■ Directions:
Which lines of the data contain the string "none"? Copy every one.
Top of Provided records
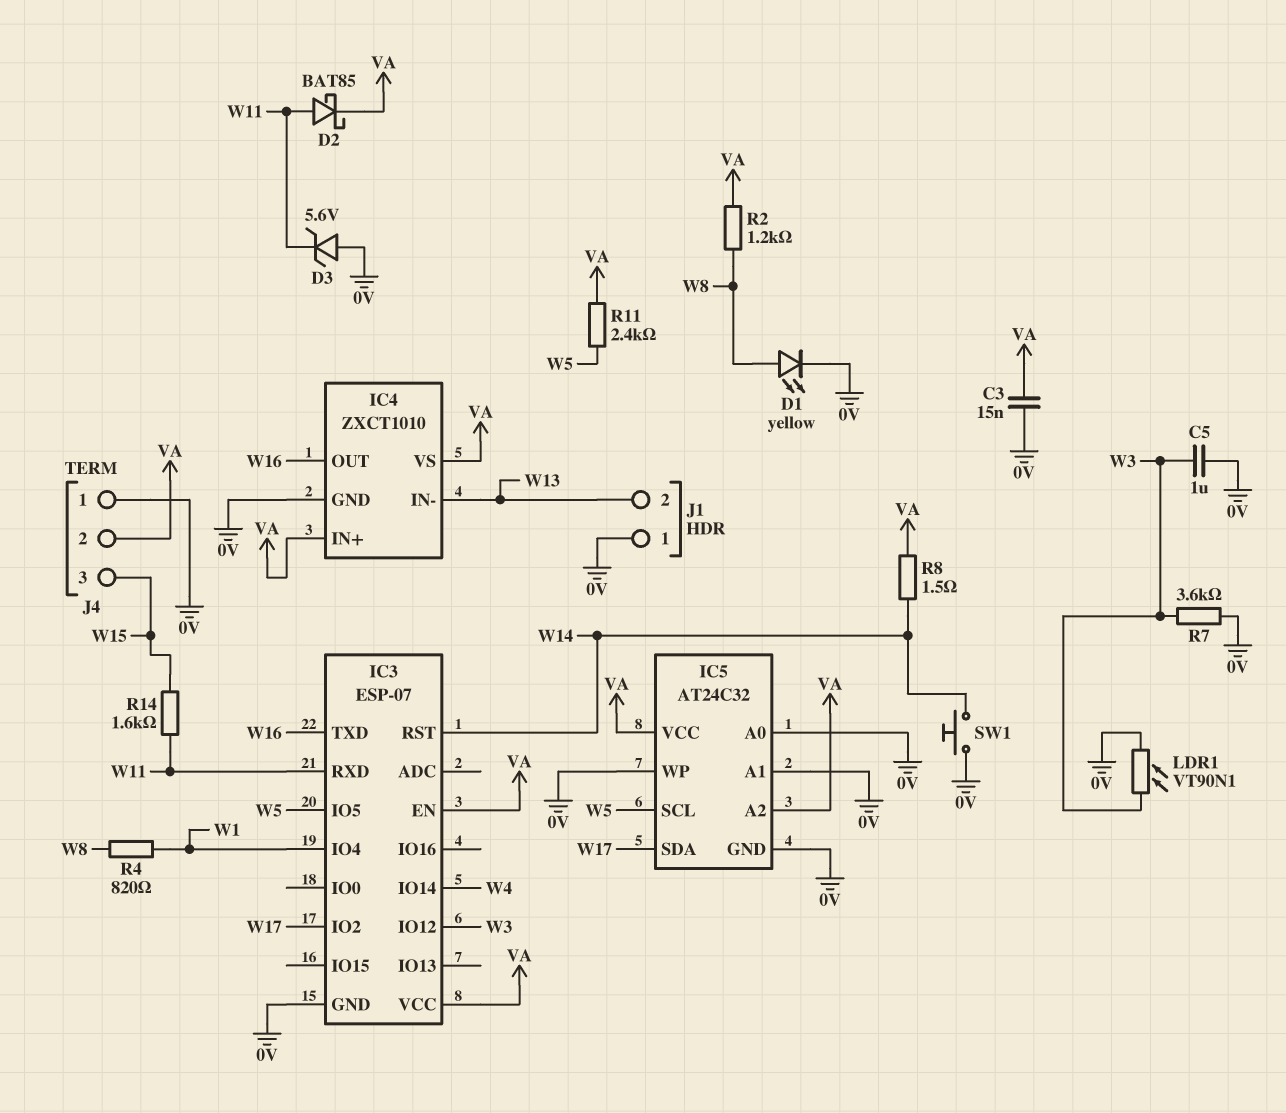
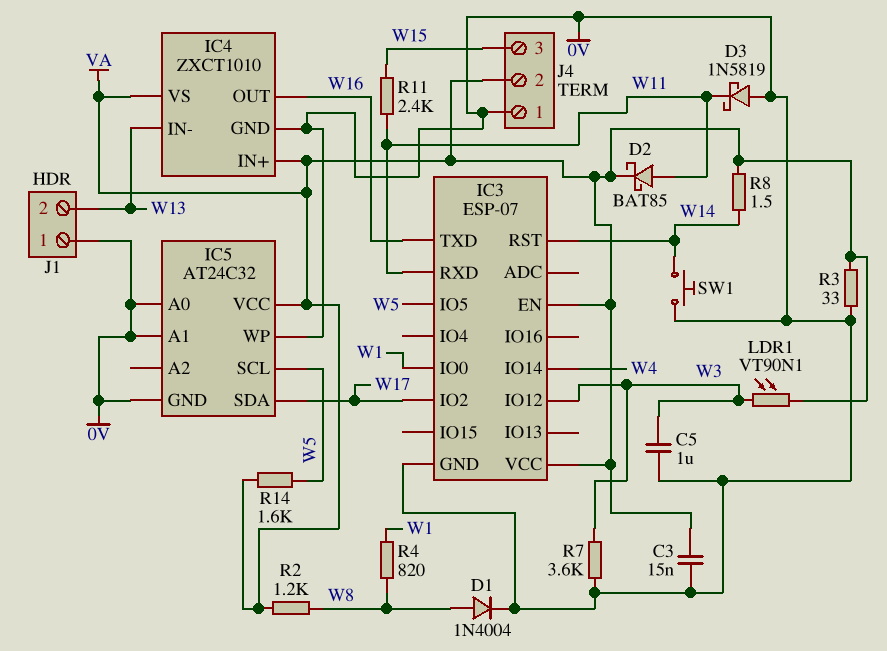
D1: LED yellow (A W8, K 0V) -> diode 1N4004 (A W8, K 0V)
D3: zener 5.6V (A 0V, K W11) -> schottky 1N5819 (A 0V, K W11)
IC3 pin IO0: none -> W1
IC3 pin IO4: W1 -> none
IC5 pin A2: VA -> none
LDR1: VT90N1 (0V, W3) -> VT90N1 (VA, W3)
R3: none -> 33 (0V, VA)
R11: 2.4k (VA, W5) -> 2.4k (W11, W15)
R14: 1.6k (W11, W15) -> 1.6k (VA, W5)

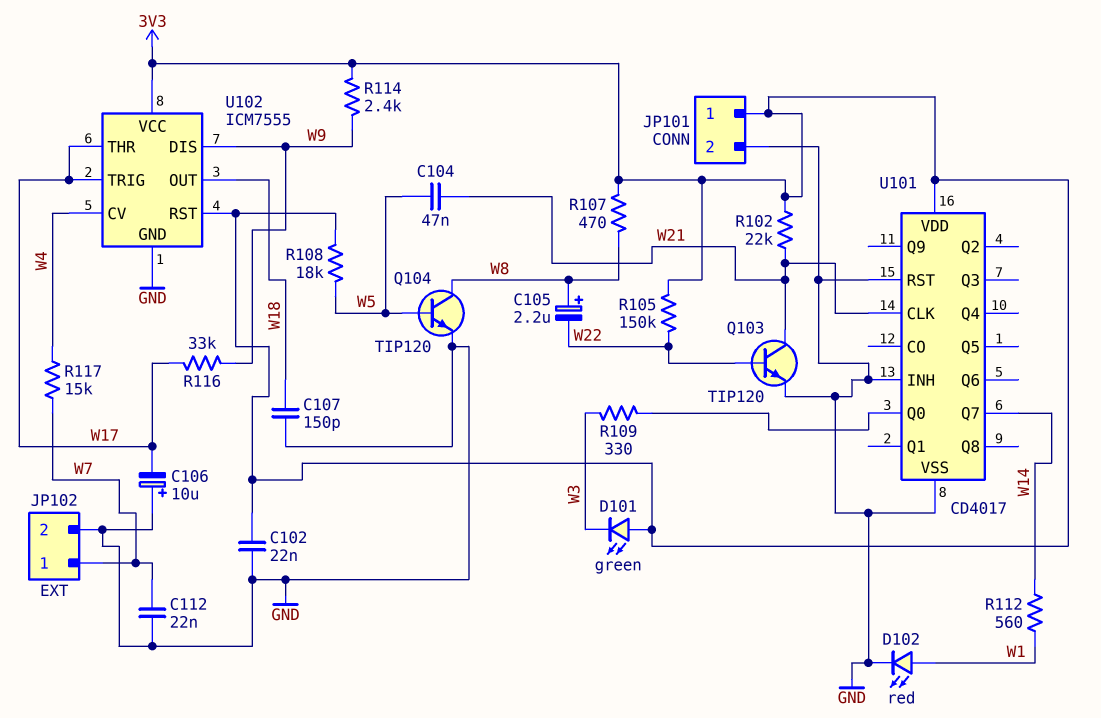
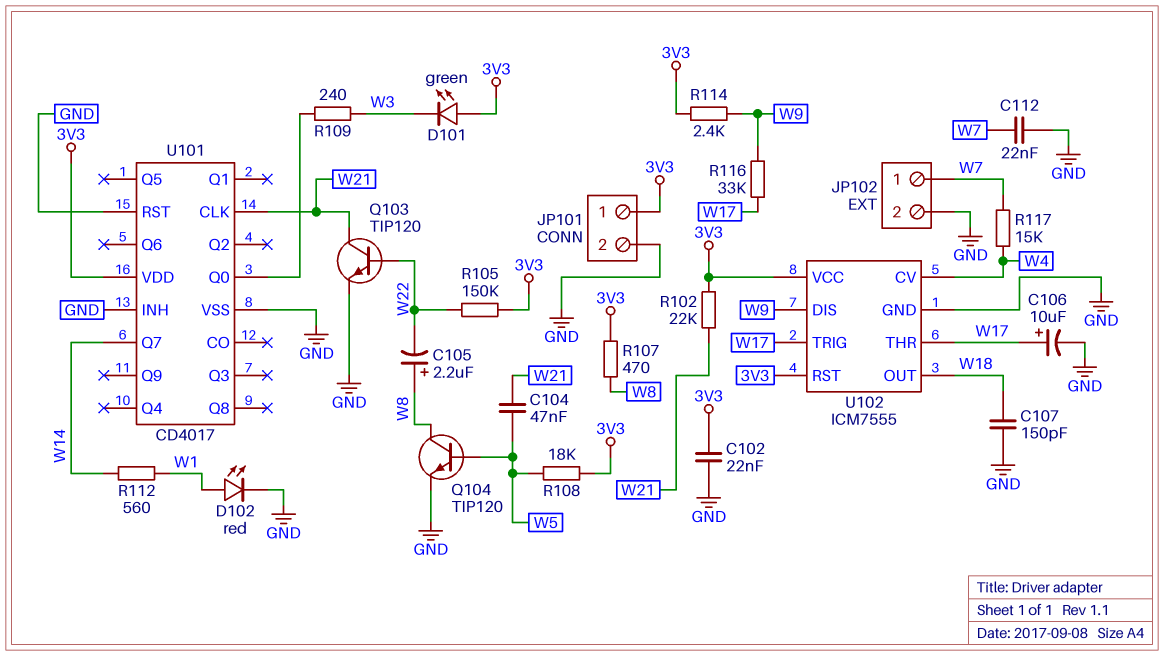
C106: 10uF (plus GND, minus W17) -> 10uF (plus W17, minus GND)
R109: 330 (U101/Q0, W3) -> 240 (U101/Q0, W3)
Bottom of Provided records
Top of Provided records
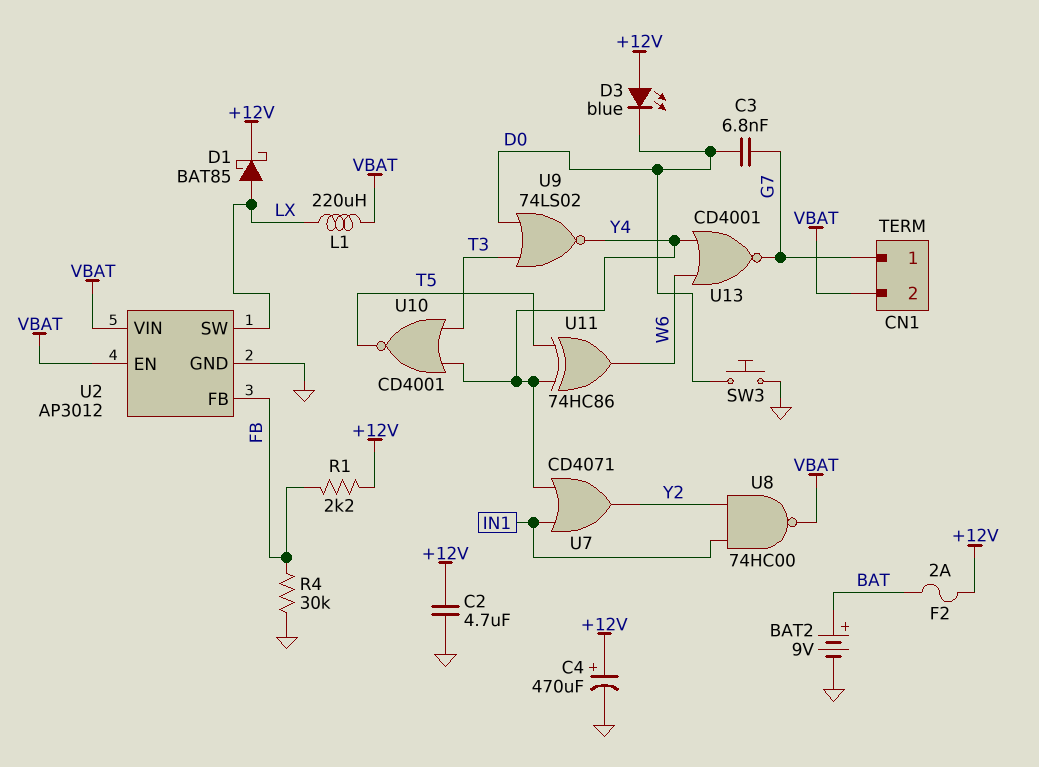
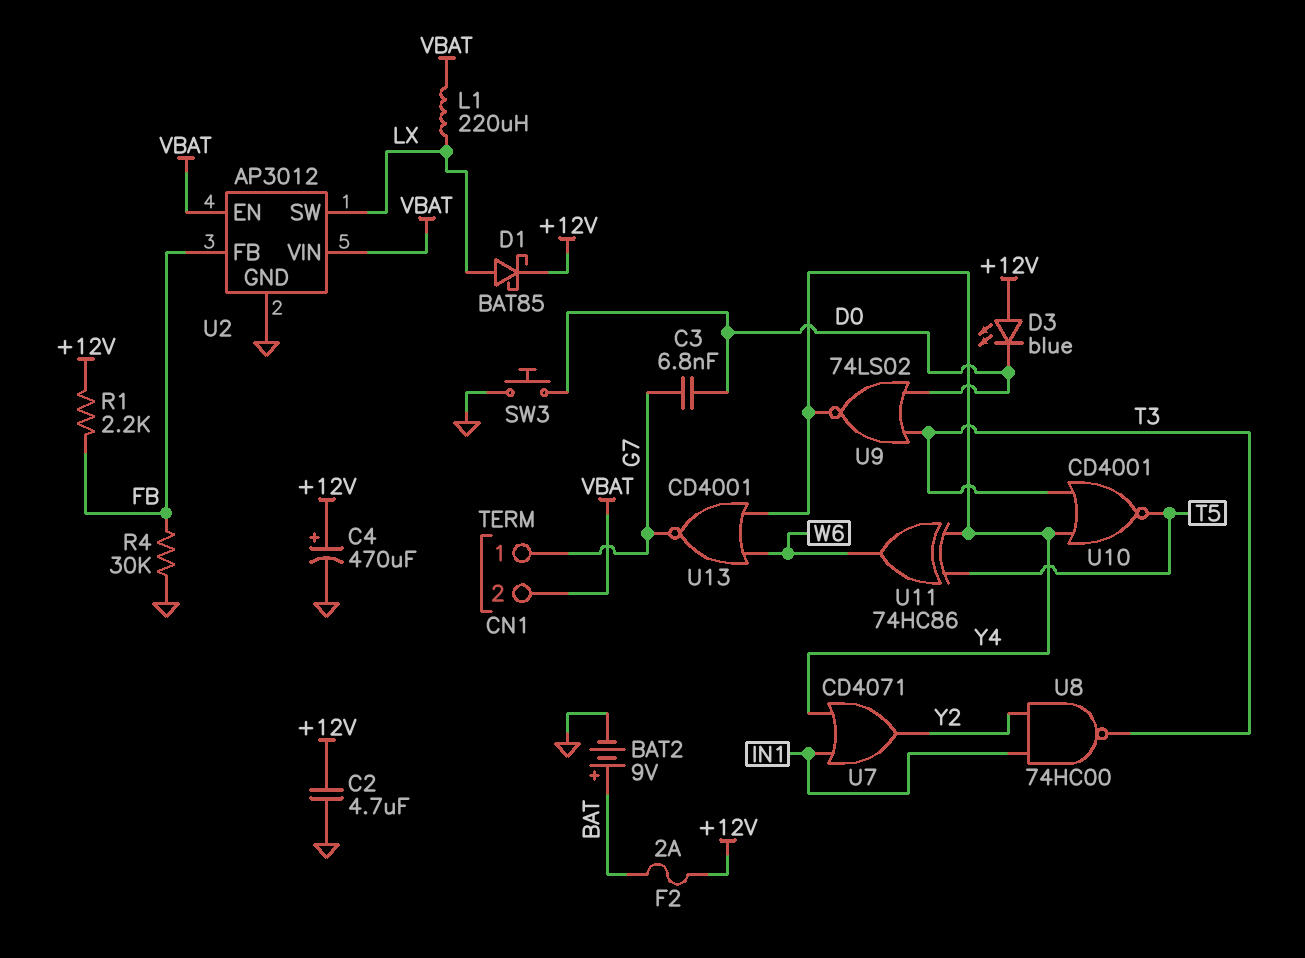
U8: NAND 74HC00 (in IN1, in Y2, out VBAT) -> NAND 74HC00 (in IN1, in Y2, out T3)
Bottom of Provided records
■ Solution for this problem:
IC3 pin IO0: none -> W1
IC3 pin IO4: W1 -> none
IC5 pin A2: VA -> none
R3: none -> 33 (0V, VA)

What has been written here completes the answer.